Saved data entries →
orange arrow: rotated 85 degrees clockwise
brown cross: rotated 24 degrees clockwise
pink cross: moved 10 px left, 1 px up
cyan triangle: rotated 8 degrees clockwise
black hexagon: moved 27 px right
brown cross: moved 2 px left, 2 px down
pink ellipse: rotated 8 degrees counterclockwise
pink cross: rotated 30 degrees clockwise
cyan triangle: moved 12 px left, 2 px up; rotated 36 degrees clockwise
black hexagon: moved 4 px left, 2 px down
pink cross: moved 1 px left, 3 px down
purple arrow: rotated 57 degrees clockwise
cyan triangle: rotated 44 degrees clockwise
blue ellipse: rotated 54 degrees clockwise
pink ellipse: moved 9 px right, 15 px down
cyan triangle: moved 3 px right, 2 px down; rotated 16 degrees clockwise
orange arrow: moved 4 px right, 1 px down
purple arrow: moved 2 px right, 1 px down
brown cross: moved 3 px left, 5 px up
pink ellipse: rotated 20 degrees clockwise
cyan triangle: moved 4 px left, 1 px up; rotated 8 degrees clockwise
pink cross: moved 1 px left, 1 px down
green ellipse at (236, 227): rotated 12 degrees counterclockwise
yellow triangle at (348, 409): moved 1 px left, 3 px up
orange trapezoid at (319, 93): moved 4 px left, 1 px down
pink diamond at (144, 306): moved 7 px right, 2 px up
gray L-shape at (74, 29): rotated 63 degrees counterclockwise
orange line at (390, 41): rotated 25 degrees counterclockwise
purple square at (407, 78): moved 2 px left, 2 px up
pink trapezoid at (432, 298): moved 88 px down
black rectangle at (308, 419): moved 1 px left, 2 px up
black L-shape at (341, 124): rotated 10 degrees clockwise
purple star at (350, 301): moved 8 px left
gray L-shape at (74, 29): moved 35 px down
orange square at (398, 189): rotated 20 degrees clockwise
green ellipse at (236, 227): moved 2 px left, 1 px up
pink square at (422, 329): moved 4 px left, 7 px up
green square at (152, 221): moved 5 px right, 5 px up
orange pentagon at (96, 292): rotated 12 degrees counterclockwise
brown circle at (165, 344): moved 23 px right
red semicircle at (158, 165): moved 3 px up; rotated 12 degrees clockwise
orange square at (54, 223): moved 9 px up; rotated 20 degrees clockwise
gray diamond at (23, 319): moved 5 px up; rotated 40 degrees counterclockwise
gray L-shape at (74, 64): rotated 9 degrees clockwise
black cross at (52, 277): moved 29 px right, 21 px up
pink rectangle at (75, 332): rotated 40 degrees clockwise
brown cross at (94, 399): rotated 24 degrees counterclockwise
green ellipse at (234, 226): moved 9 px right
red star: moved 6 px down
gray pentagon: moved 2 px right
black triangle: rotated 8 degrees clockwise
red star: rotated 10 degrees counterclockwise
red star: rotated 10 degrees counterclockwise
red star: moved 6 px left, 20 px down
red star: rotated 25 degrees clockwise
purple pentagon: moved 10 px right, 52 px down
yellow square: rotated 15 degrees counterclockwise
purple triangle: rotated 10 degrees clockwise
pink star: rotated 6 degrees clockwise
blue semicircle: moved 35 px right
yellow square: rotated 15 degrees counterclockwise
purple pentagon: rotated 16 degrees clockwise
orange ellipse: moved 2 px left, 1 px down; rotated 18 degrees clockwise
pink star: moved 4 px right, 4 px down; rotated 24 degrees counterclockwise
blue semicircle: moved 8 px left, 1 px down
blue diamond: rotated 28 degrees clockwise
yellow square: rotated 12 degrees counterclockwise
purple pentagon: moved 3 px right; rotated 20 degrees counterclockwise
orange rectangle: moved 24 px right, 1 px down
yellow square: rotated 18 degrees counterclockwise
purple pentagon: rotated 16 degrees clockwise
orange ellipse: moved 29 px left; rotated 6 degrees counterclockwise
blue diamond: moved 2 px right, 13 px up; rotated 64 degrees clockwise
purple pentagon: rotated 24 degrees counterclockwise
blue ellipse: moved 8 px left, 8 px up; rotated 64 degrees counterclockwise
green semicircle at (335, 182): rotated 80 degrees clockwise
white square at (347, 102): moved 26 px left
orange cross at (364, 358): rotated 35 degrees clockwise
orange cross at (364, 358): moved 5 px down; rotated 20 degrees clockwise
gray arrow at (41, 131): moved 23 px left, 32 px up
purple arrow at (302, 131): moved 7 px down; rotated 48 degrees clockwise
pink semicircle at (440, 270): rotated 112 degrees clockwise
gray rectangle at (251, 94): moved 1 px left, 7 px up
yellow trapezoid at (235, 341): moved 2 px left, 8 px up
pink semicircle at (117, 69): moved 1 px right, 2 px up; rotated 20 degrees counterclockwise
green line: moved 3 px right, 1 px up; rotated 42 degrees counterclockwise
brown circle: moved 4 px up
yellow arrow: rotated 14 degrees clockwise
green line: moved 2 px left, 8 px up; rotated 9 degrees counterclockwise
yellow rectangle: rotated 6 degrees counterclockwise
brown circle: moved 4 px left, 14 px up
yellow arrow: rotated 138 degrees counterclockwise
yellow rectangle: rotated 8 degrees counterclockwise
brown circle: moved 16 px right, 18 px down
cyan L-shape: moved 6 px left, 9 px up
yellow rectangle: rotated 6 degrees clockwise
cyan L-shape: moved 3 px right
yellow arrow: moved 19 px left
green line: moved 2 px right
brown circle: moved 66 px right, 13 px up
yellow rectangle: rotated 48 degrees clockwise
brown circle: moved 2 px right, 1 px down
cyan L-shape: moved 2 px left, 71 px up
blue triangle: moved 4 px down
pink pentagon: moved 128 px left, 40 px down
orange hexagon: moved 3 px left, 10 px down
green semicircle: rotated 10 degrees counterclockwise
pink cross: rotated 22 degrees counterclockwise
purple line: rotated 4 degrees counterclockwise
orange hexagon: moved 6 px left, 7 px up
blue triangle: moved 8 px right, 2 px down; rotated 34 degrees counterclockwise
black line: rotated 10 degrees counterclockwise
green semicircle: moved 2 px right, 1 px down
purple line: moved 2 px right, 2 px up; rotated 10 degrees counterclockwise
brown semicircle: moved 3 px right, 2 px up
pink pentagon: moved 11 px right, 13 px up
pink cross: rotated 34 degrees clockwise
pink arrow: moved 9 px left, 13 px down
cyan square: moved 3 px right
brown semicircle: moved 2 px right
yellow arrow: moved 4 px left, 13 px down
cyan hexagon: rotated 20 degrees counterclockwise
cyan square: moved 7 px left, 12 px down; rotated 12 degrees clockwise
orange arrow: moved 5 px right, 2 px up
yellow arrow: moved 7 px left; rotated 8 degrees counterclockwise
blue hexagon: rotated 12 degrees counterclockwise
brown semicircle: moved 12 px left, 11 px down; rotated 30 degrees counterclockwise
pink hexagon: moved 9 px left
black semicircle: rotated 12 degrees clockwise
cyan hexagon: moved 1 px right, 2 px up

What this task involves → Rewrite every line in the entries above, replacing each occurrence of "rotated" with "turned" and leaving everything else unchanged.

Task solution →
orange arrow: turned 85 degrees clockwise
brown cross: turned 24 degrees clockwise
pink cross: moved 10 px left, 1 px up
cyan triangle: turned 8 degrees clockwise
black hexagon: moved 27 px right
brown cross: moved 2 px left, 2 px down
pink ellipse: turned 8 degrees counterclockwise
pink cross: turned 30 degrees clockwise
cyan triangle: moved 12 px left, 2 px up; turned 36 degrees clockwise
black hexagon: moved 4 px left, 2 px down
pink cross: moved 1 px left, 3 px down
purple arrow: turned 57 degrees clockwise
cyan triangle: turned 44 degrees clockwise
blue ellipse: turned 54 degrees clockwise
pink ellipse: moved 9 px right, 15 px down
cyan triangle: moved 3 px right, 2 px down; turned 16 degrees clockwise
orange arrow: moved 4 px right, 1 px down
purple arrow: moved 2 px right, 1 px down
brown cross: moved 3 px left, 5 px up
pink ellipse: turned 20 degrees clockwise
cyan triangle: moved 4 px left, 1 px up; turned 8 degrees clockwise
pink cross: moved 1 px left, 1 px down
green ellipse at (236, 227): turned 12 degrees counterclockwise
yellow triangle at (348, 409): moved 1 px left, 3 px up
orange trapezoid at (319, 93): moved 4 px left, 1 px down
pink diamond at (144, 306): moved 7 px right, 2 px up
gray L-shape at (74, 29): turned 63 degrees counterclockwise
orange line at (390, 41): turned 25 degrees counterclockwise
purple square at (407, 78): moved 2 px left, 2 px up
pink trapezoid at (432, 298): moved 88 px down
black rectangle at (308, 419): moved 1 px left, 2 px up
black L-shape at (341, 124): turned 10 degrees clockwise
purple star at (350, 301): moved 8 px left
gray L-shape at (74, 29): moved 35 px down
orange square at (398, 189): turned 20 degrees clockwise
green ellipse at (236, 227): moved 2 px left, 1 px up
pink square at (422, 329): moved 4 px left, 7 px up
green square at (152, 221): moved 5 px right, 5 px up
orange pentagon at (96, 292): turned 12 degrees counterclockwise
brown circle at (165, 344): moved 23 px right
red semicircle at (158, 165): moved 3 px up; turned 12 degrees clockwise
orange square at (54, 223): moved 9 px up; turned 20 degrees clockwise
gray diamond at (23, 319): moved 5 px up; turned 40 degrees counterclockwise
gray L-shape at (74, 64): turned 9 degrees clockwise
black cross at (52, 277): moved 29 px right, 21 px up
pink rectangle at (75, 332): turned 40 degrees clockwise
brown cross at (94, 399): turned 24 degrees counterclockwise
green ellipse at (234, 226): moved 9 px right
red star: moved 6 px down
gray pentagon: moved 2 px right
black triangle: turned 8 degrees clockwise
red star: turned 10 degrees counterclockwise
red star: turned 10 degrees counterclockwise
red star: moved 6 px left, 20 px down
red star: turned 25 degrees clockwise
purple pentagon: moved 10 px right, 52 px down
yellow square: turned 15 degrees counterclockwise
purple triangle: turned 10 degrees clockwise
pink star: turned 6 degrees clockwise
blue semicircle: moved 35 px right
yellow square: turned 15 degrees counterclockwise
purple pentagon: turned 16 degrees clockwise
orange ellipse: moved 2 px left, 1 px down; turned 18 degrees clockwise
pink star: moved 4 px right, 4 px down; turned 24 degrees counterclockwise
blue semicircle: moved 8 px left, 1 px down
blue diamond: turned 28 degrees clockwise
yellow square: turned 12 degrees counterclockwise
purple pentagon: moved 3 px right; turned 20 degrees counterclockwise
orange rectangle: moved 24 px right, 1 px down
yellow square: turned 18 degrees counterclockwise
purple pentagon: turned 16 degrees clockwise
orange ellipse: moved 29 px left; turned 6 degrees counterclockwise
blue diamond: moved 2 px right, 13 px up; turned 64 degrees clockwise
purple pentagon: turned 24 degrees counterclockwise
blue ellipse: moved 8 px left, 8 px up; turned 64 degrees counterclockwise
green semicircle at (335, 182): turned 80 degrees clockwise
white square at (347, 102): moved 26 px left
orange cross at (364, 358): turned 35 degrees clockwise
orange cross at (364, 358): moved 5 px down; turned 20 degrees clockwise
gray arrow at (41, 131): moved 23 px left, 32 px up
purple arrow at (302, 131): moved 7 px down; turned 48 degrees clockwise
pink semicircle at (440, 270): turned 112 degrees clockwise
gray rectangle at (251, 94): moved 1 px left, 7 px up
yellow trapezoid at (235, 341): moved 2 px left, 8 px up
pink semicircle at (117, 69): moved 1 px right, 2 px up; turned 20 degrees counterclockwise
green line: moved 3 px right, 1 px up; turned 42 degrees counterclockwise
brown circle: moved 4 px up
yellow arrow: turned 14 degrees clockwise
green line: moved 2 px left, 8 px up; turned 9 degrees counterclockwise
yellow rectangle: turned 6 degrees counterclockwise
brown circle: moved 4 px left, 14 px up
yellow arrow: turned 138 degrees counterclockwise
yellow rectangle: turned 8 degrees counterclockwise
brown circle: moved 16 px right, 18 px down
cyan L-shape: moved 6 px left, 9 px up
yellow rectangle: turned 6 degrees clockwise
cyan L-shape: moved 3 px right
yellow arrow: moved 19 px left
green line: moved 2 px right
brown circle: moved 66 px right, 13 px up
yellow rectangle: turned 48 degrees clockwise
brown circle: moved 2 px right, 1 px down
cyan L-shape: moved 2 px left, 71 px up
blue triangle: moved 4 px down
pink pentagon: moved 128 px left, 40 px down
orange hexagon: moved 3 px left, 10 px down
green semicircle: turned 10 degrees counterclockwise
pink cross: turned 22 degrees counterclockwise
purple line: turned 4 degrees counterclockwise
orange hexagon: moved 6 px left, 7 px up
blue triangle: moved 8 px right, 2 px down; turned 34 degrees counterclockwise
black line: turned 10 degrees counterclockwise
green semicircle: moved 2 px right, 1 px down
purple line: moved 2 px right, 2 px up; turned 10 degrees counterclockwise
brown semicircle: moved 3 px right, 2 px up
pink pentagon: moved 11 px right, 13 px up
pink cross: turned 34 degrees clockwise
pink arrow: moved 9 px left, 13 px down
cyan square: moved 3 px right
brown semicircle: moved 2 px right
yellow arrow: moved 4 px left, 13 px down
cyan hexagon: turned 20 degrees counterclockwise
cyan square: moved 7 px left, 12 px down; turned 12 degrees clockwise
orange arrow: moved 5 px right, 2 px up
yellow arrow: moved 7 px left; turned 8 degrees counterclockwise
blue hexagon: turned 12 degrees counterclockwise
brown semicircle: moved 12 px left, 11 px down; turned 30 degrees counterclockwise
pink hexagon: moved 9 px left
black semicircle: turned 12 degrees clockwise
cyan hexagon: moved 1 px right, 2 px up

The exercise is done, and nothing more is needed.